(Data to examine begins)

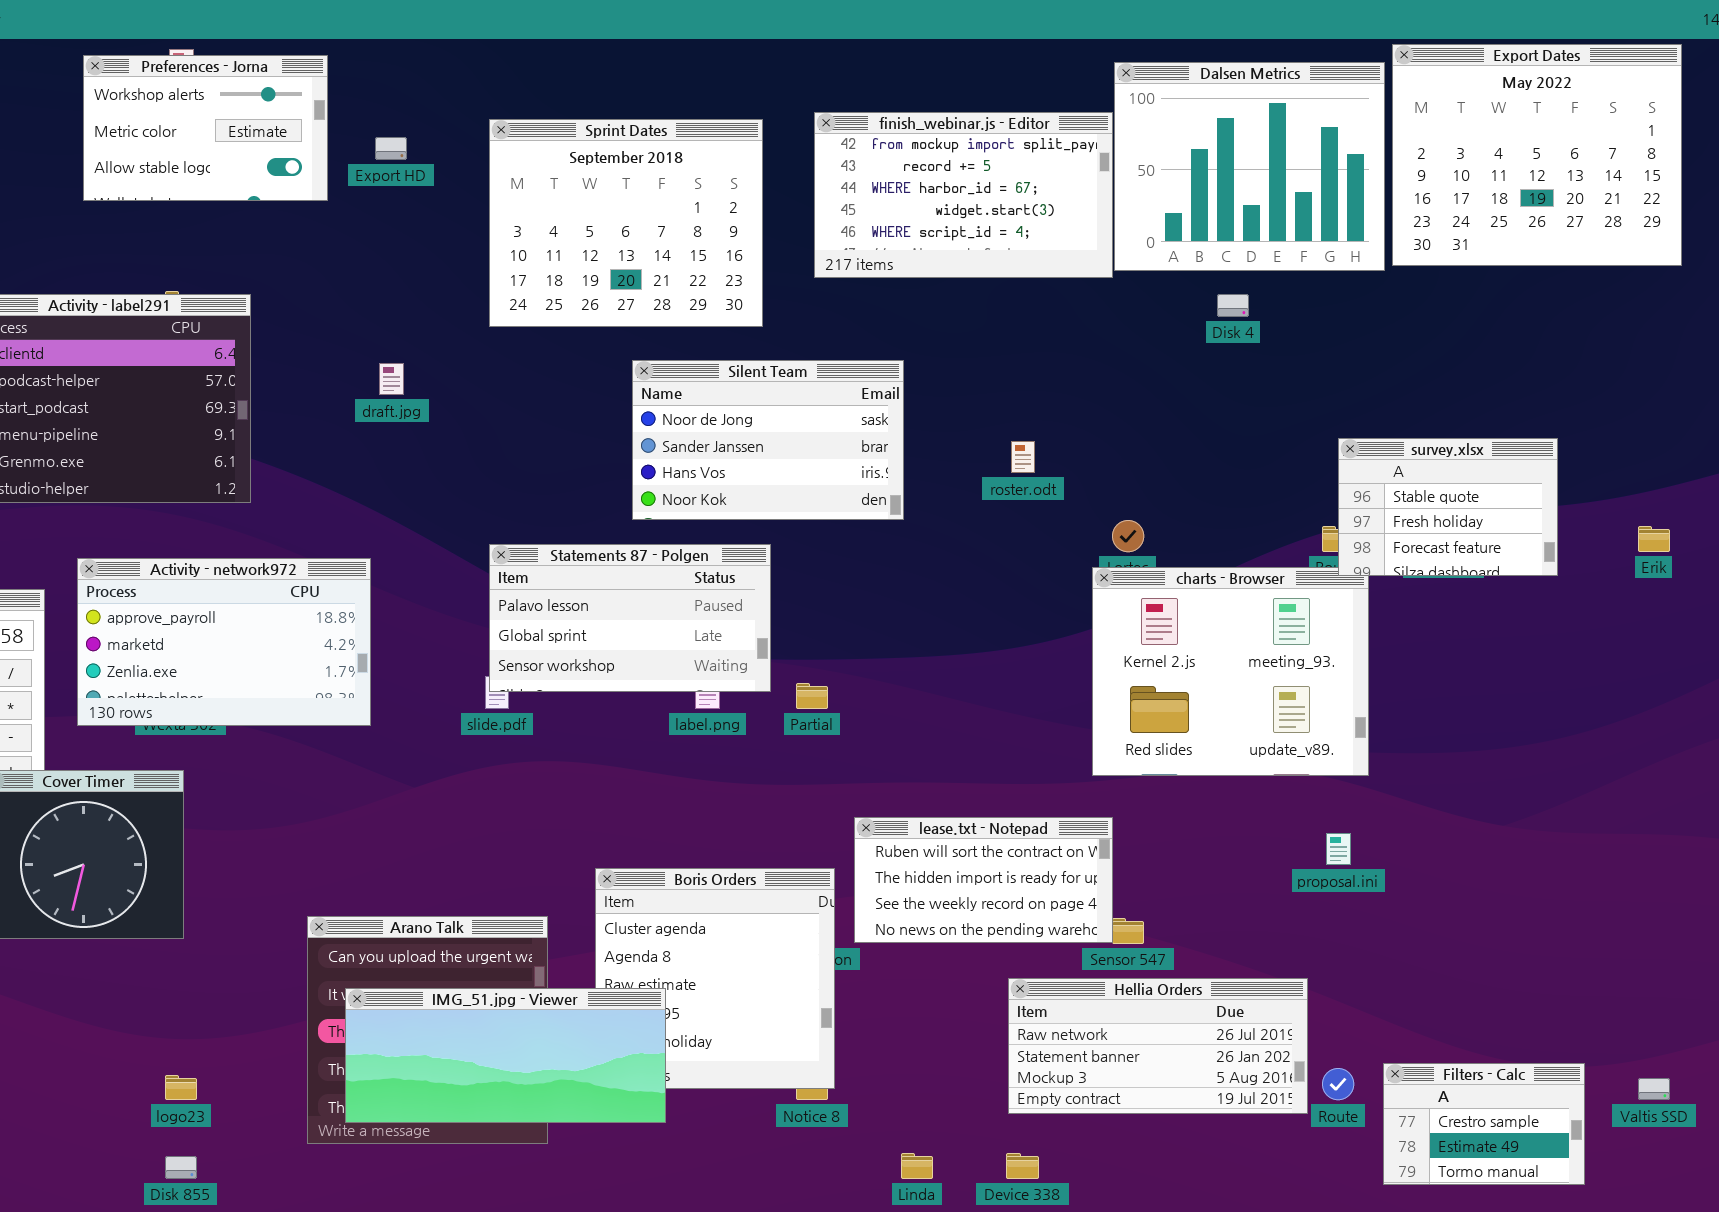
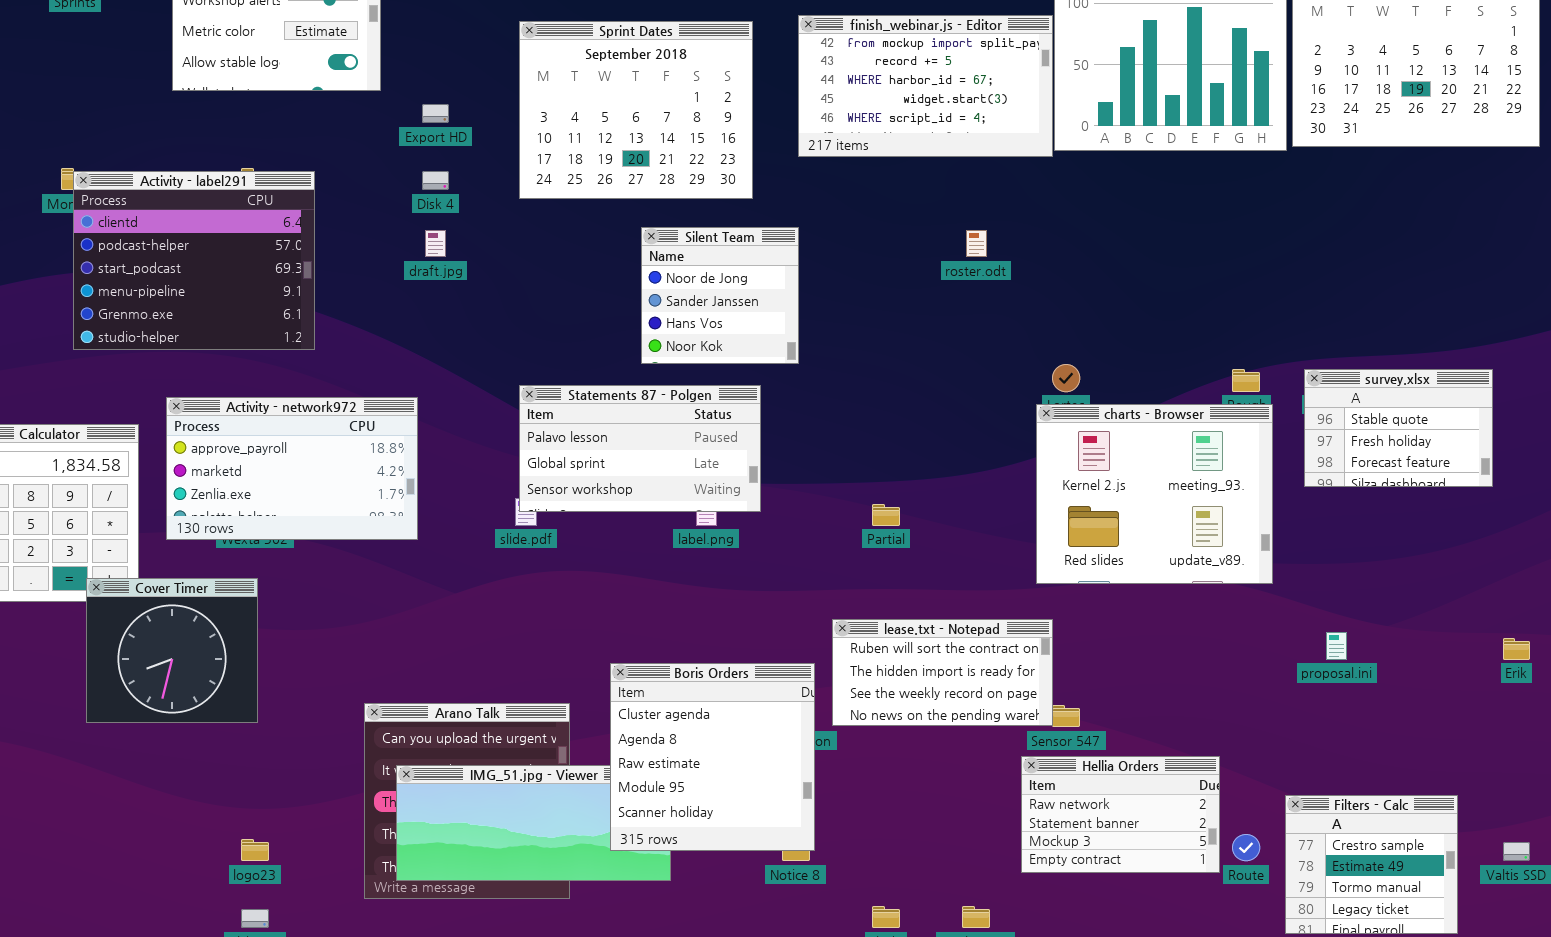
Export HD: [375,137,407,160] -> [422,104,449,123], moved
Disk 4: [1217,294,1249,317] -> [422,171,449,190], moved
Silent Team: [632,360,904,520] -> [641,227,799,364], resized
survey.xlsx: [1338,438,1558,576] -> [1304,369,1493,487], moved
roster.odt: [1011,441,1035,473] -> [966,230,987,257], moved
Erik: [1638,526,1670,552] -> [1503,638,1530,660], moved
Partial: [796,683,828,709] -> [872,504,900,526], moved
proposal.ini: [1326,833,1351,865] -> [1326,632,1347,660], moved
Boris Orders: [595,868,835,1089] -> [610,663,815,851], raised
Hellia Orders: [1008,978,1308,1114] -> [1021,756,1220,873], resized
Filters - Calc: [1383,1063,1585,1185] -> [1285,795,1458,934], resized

(Data to examine ends)

» Task: Extract each line holding the word "Orders" from the records.

» Exercise solution:
Boris Orders: [595,868,835,1089] -> [610,663,815,851], raised
Hellia Orders: [1008,978,1308,1114] -> [1021,756,1220,873], resized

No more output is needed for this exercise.